HOW TO COMPLETE THIS TASK
Keep to the lines from the one with "OLED pin SCL: D2 -> D5" through the end of the data, and write them out exactly.

Collection entries
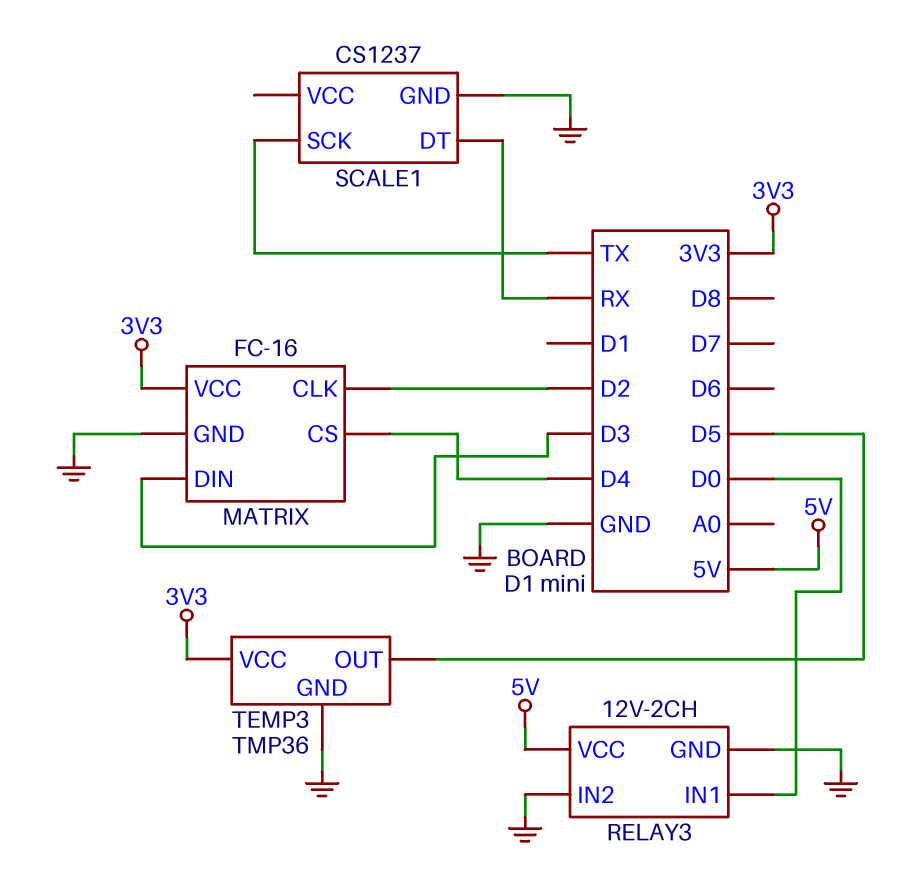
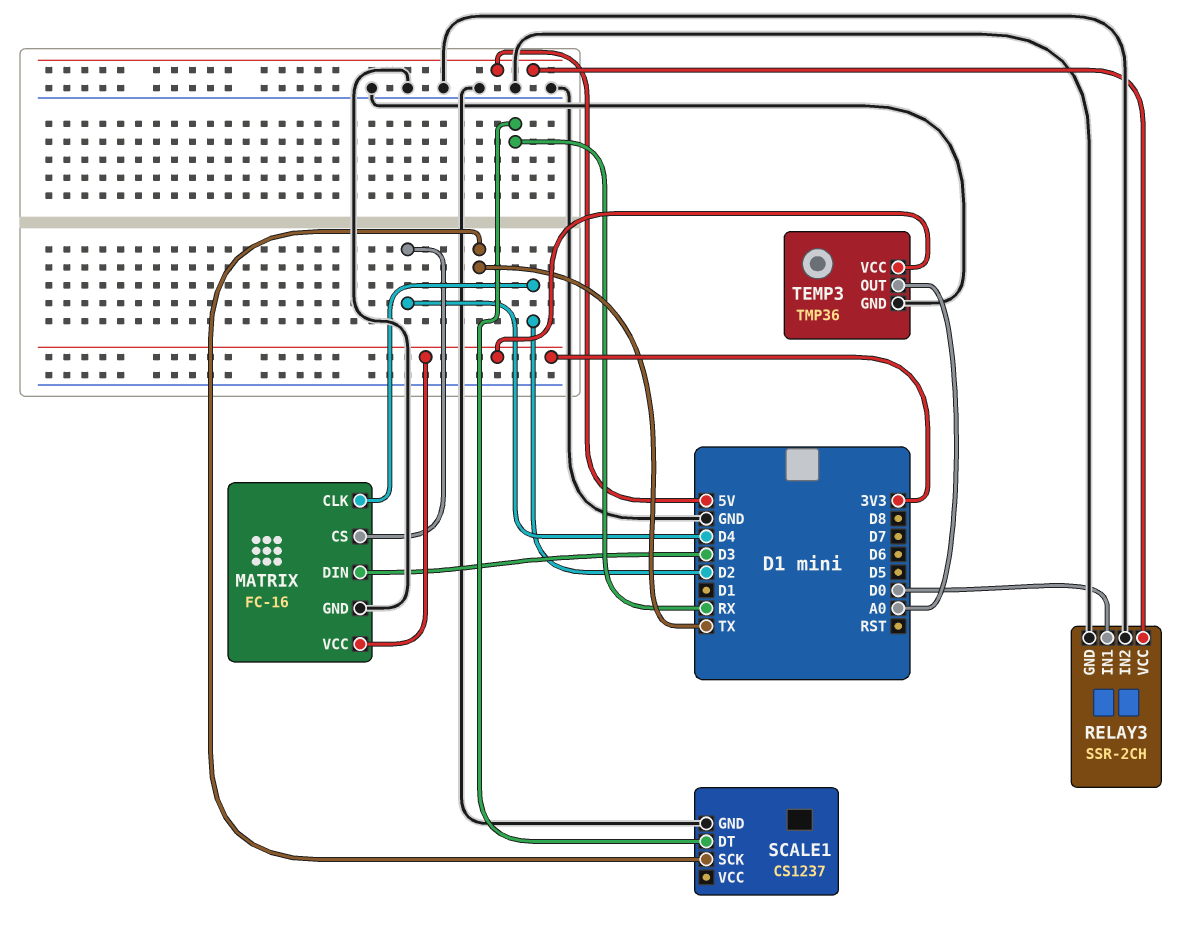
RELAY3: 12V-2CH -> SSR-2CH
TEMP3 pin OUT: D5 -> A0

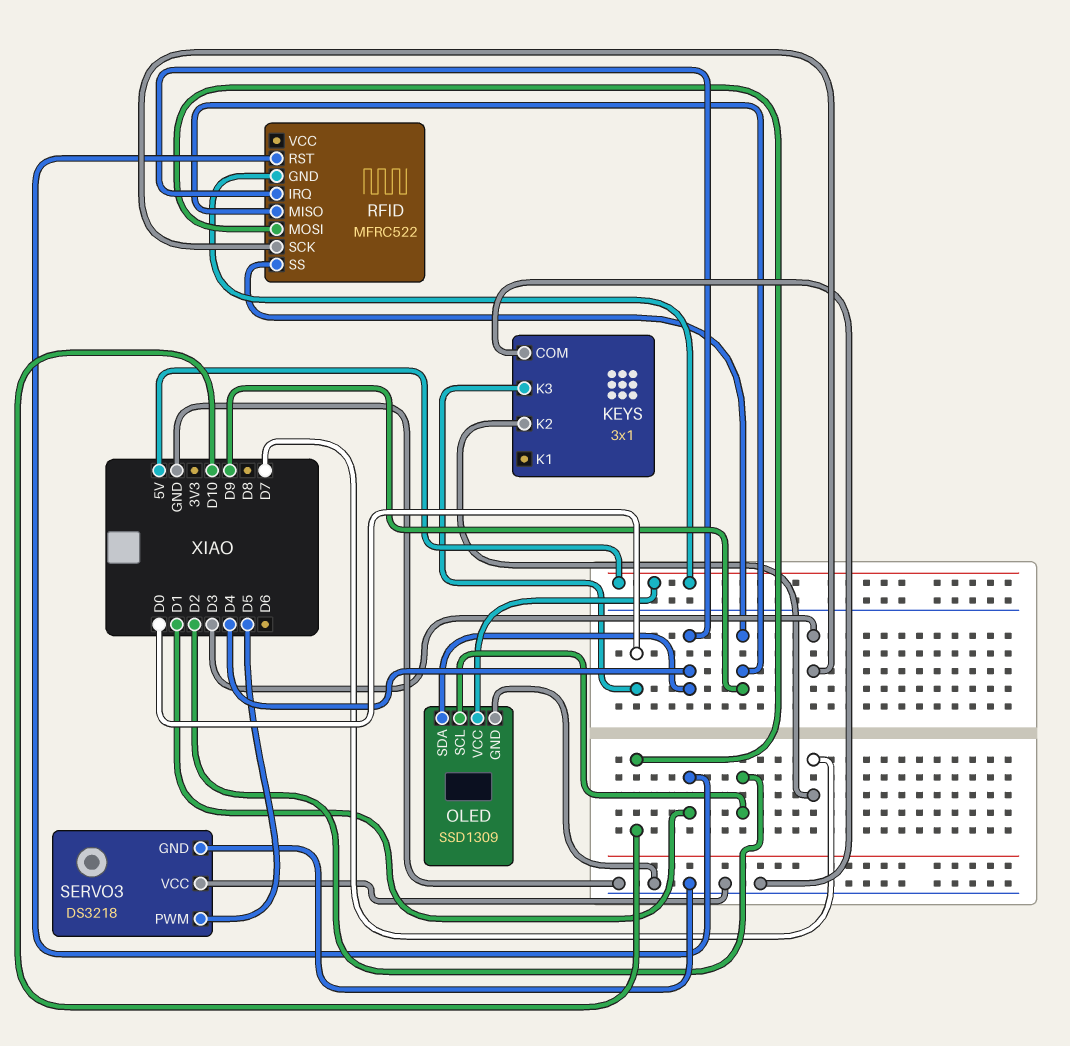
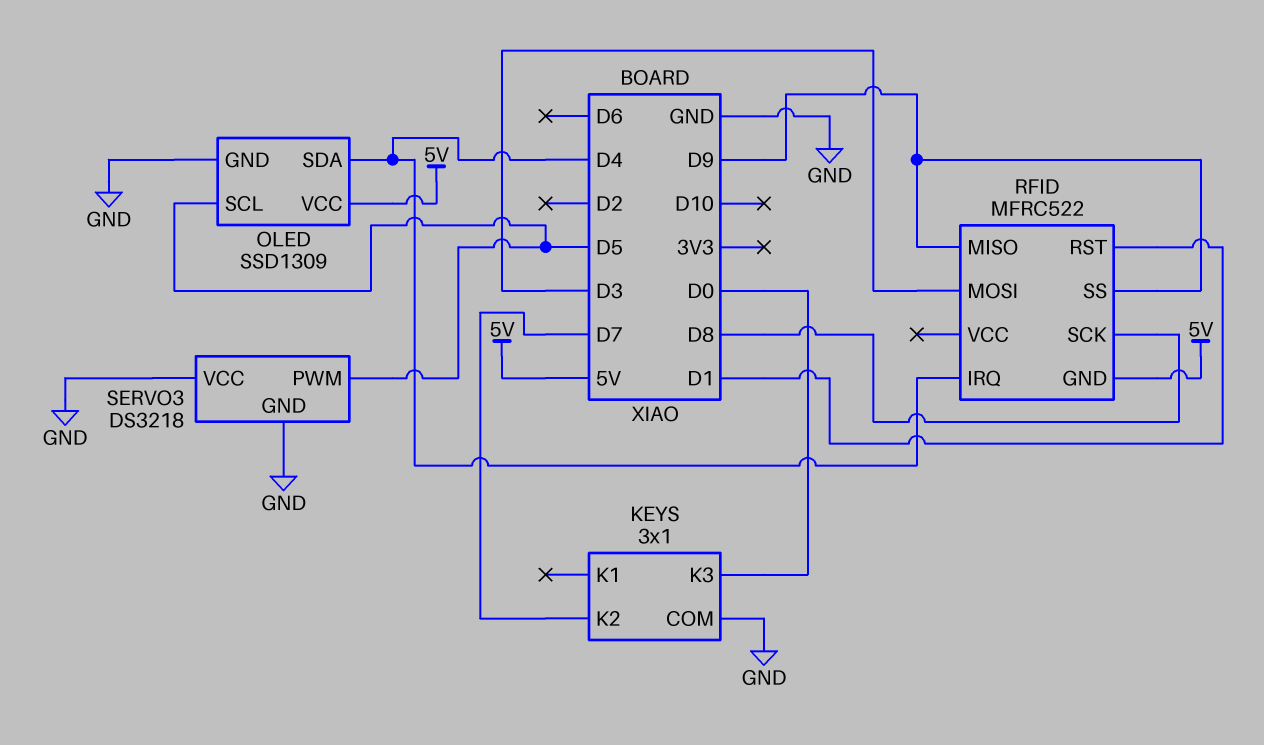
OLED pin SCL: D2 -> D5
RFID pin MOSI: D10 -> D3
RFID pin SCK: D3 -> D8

EXPECTED ANSWER
OLED pin SCL: D2 -> D5
RFID pin MOSI: D10 -> D3
RFID pin SCK: D3 -> D8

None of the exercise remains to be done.